§ **What the exercise asks**: Each line below from the "cyan plate D1:F1" line through the "green cone H8 level 1 -> none" line, those two included, must be restated word for word; the pictures must not be.

§ **Dataset records**:
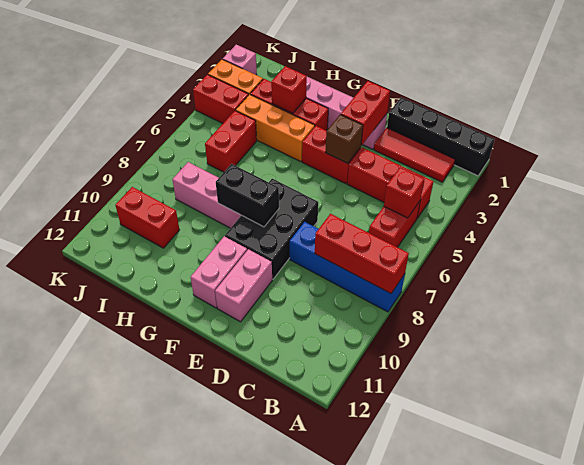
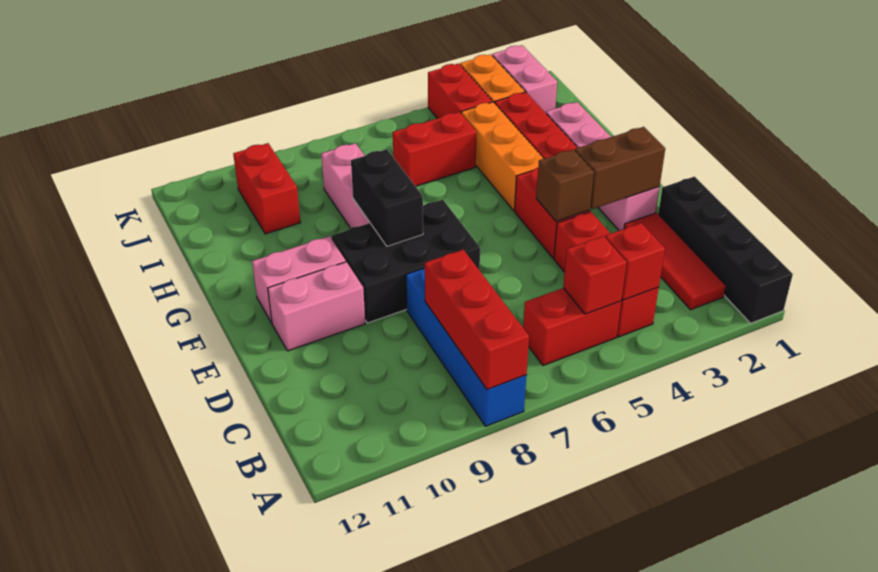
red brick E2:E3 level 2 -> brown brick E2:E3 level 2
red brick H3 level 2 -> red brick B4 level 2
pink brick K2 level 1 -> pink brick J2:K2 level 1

==

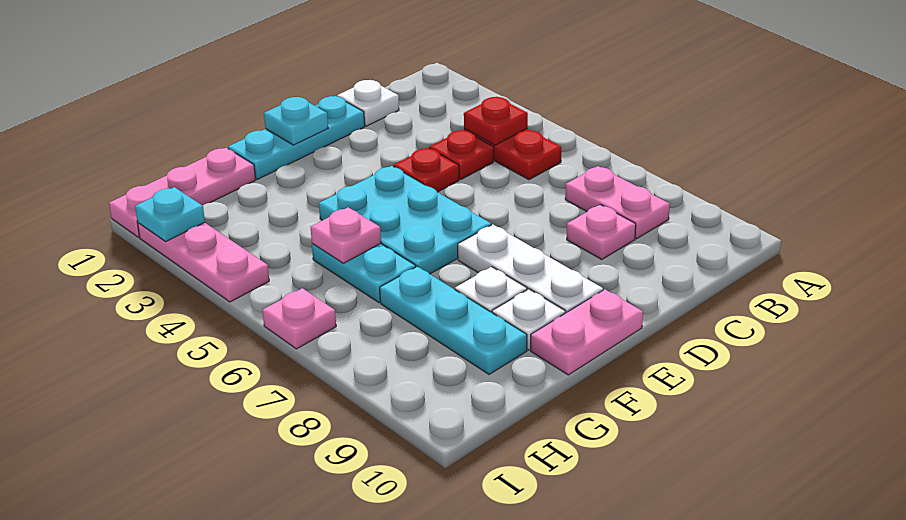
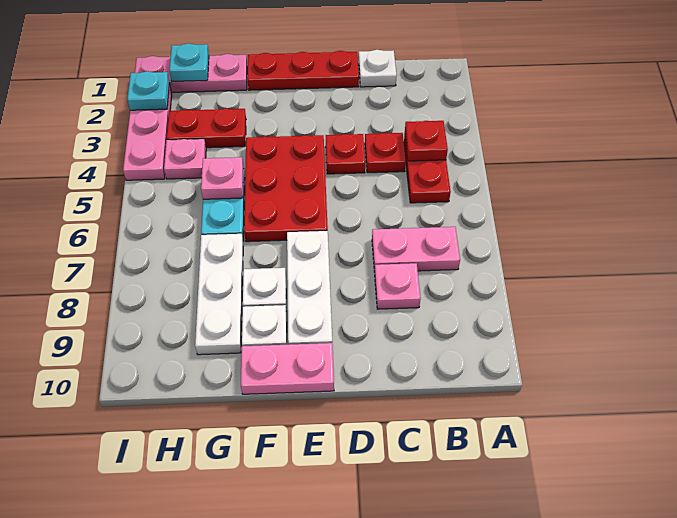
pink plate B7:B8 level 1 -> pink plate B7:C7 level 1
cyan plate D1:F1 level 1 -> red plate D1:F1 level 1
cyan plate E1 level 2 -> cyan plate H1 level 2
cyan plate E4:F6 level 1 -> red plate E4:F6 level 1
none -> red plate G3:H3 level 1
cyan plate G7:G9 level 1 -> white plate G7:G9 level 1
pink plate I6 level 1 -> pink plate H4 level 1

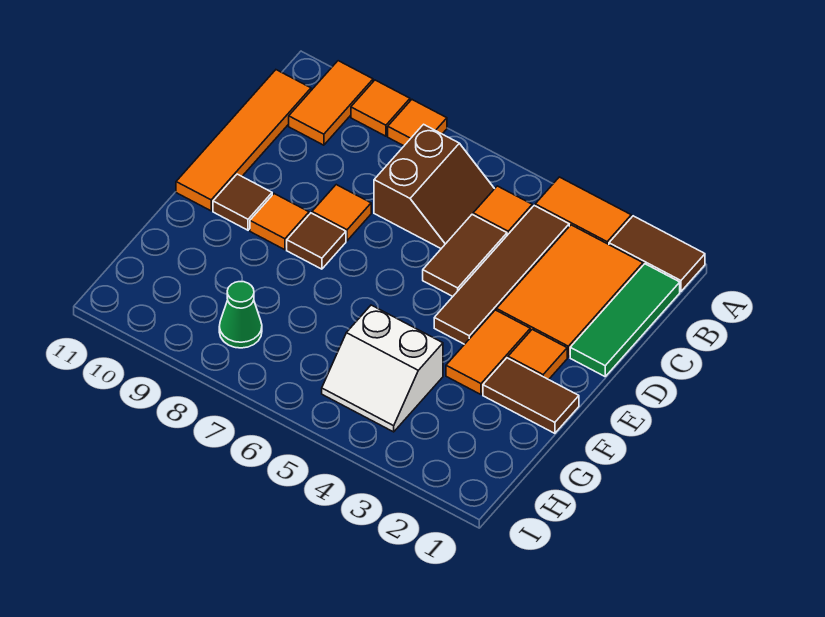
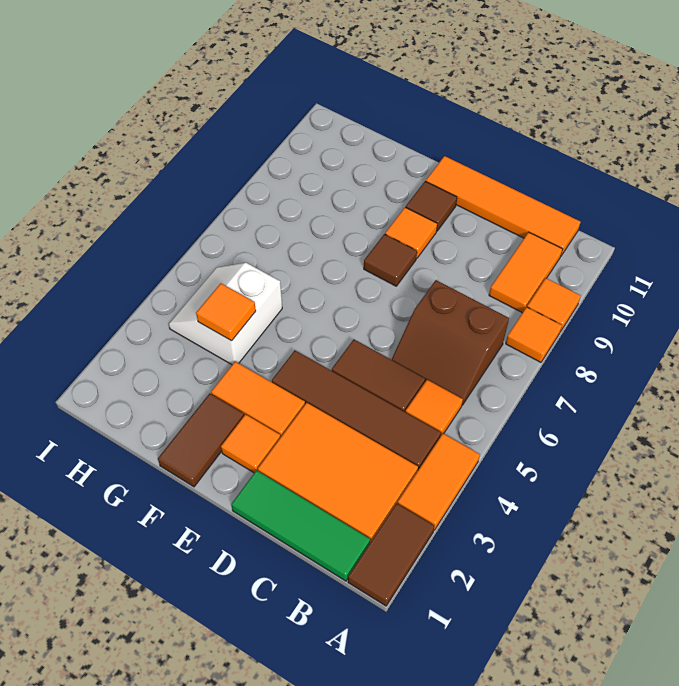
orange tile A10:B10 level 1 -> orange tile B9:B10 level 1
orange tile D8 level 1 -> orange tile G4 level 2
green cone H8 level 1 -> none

...

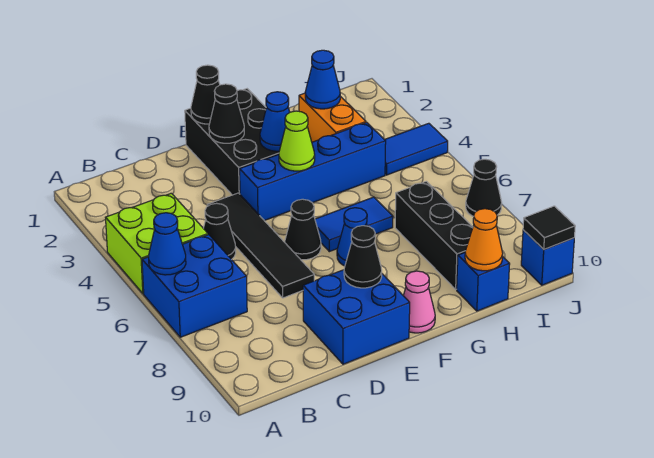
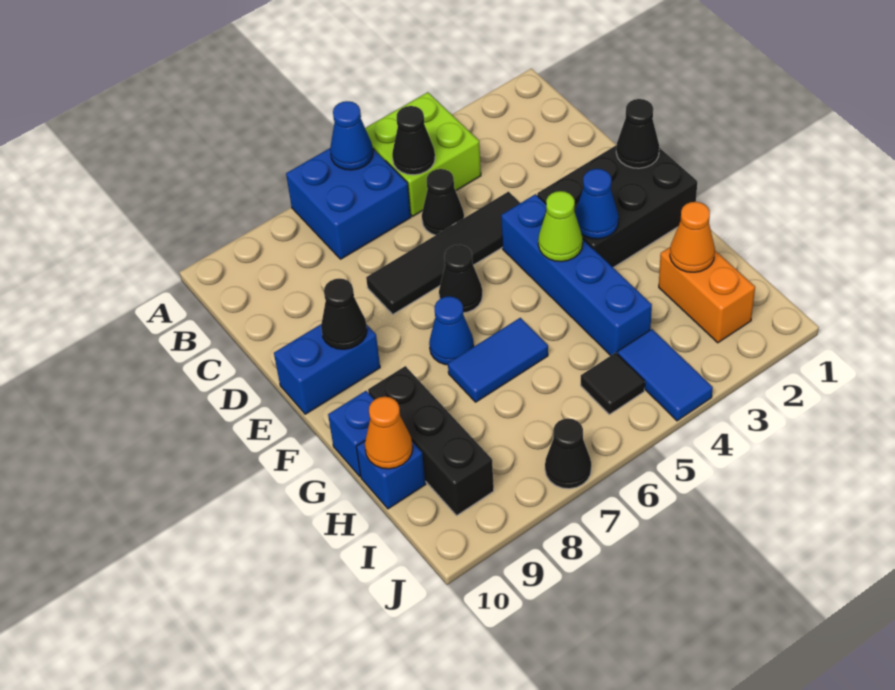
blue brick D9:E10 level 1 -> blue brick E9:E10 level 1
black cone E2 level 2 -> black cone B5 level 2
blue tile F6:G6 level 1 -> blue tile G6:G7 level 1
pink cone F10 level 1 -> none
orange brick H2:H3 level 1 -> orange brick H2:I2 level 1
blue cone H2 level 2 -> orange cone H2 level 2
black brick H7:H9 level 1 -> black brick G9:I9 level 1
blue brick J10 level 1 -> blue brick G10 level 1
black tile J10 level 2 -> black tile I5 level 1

§ **Response area**:
cyan plate D1:F1 level 1 -> red plate D1:F1 level 1
cyan plate E1 level 2 -> cyan plate H1 level 2
cyan plate E4:F6 level 1 -> red plate E4:F6 level 1
none -> red plate G3:H3 level 1
cyan plate G7:G9 level 1 -> white plate G7:G9 level 1
pink plate I6 level 1 -> pink plate H4 level 1

orange tile A10:B10 level 1 -> orange tile B9:B10 level 1
orange tile D8 level 1 -> orange tile G4 level 2
green cone H8 level 1 -> none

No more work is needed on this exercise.